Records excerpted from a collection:
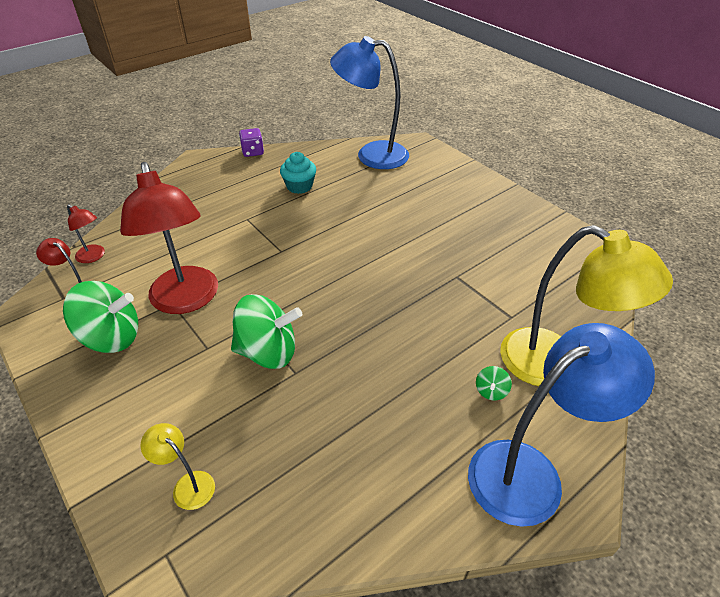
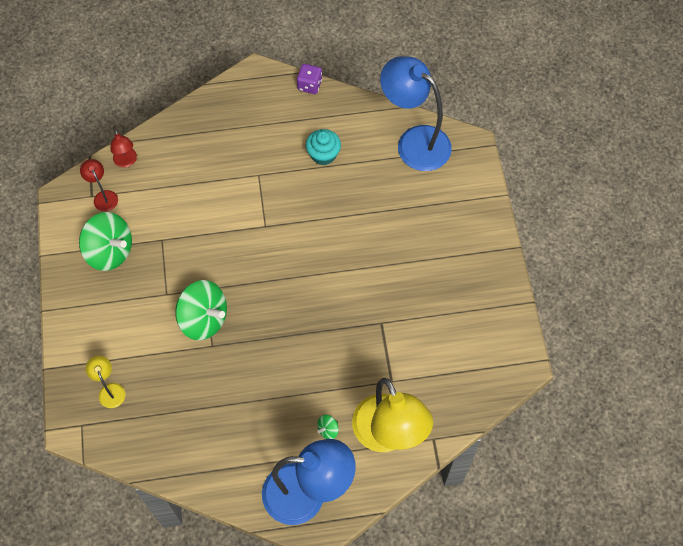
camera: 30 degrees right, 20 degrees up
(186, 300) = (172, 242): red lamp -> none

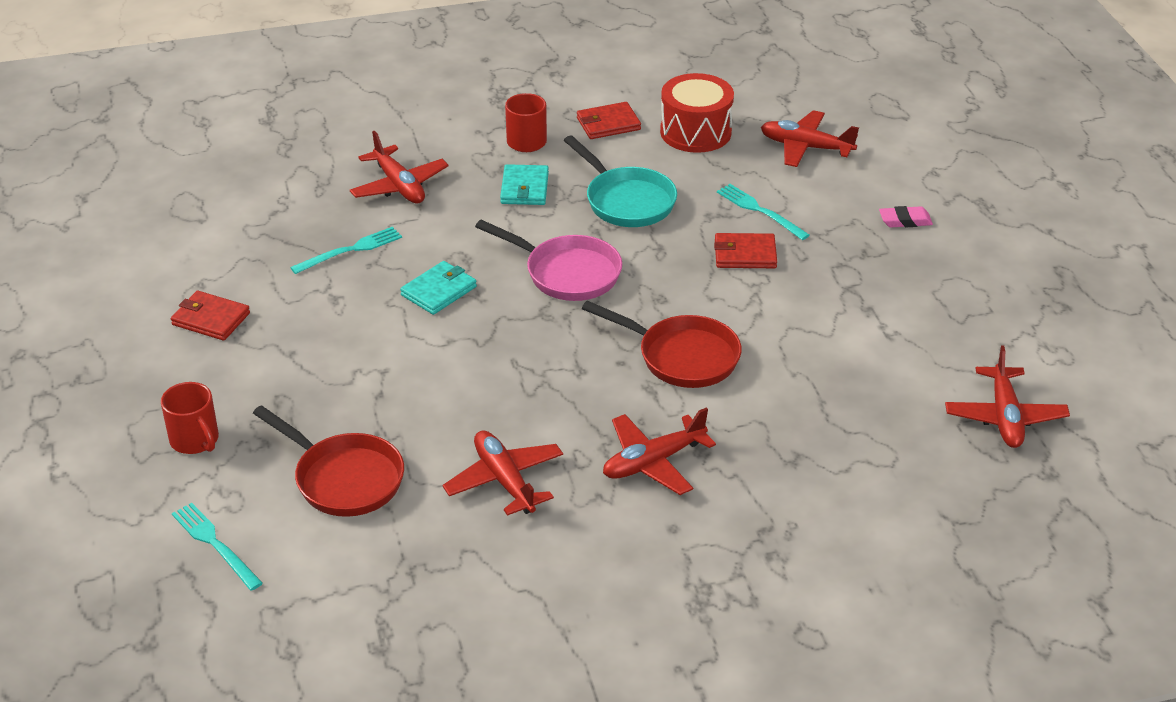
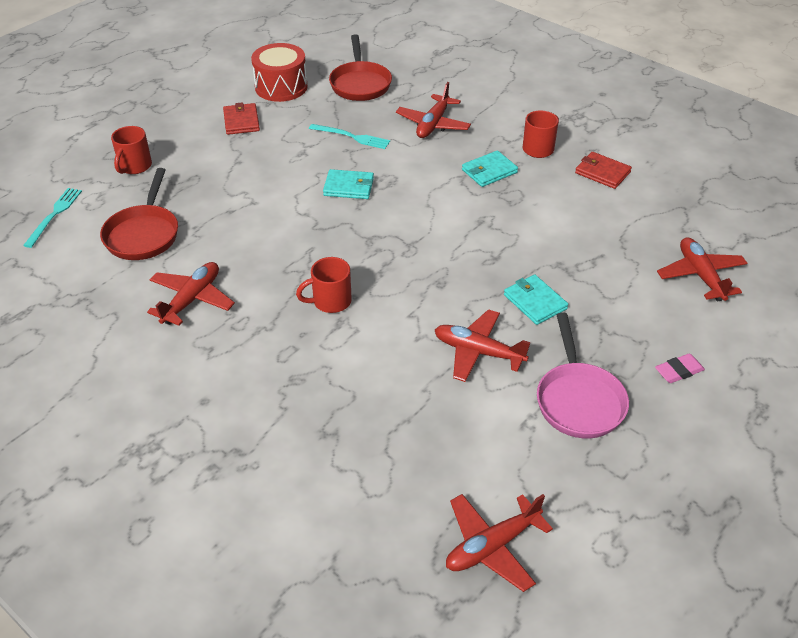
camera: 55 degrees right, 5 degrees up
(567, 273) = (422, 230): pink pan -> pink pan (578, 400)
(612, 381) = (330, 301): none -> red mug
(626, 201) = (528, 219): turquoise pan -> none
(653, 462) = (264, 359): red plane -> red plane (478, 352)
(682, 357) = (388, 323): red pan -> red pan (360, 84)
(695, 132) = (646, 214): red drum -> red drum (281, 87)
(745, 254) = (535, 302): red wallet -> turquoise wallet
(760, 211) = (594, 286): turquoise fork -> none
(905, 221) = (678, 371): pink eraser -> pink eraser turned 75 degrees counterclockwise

WHAT IS BEING ASKED: Your response should be the lines of the entries above that include the string "turquoise".

ANSWER FOR THE TASK:
(626, 201) = (528, 219): turquoise pan -> none
(745, 254) = (535, 302): red wallet -> turquoise wallet
(760, 211) = (594, 286): turquoise fork -> none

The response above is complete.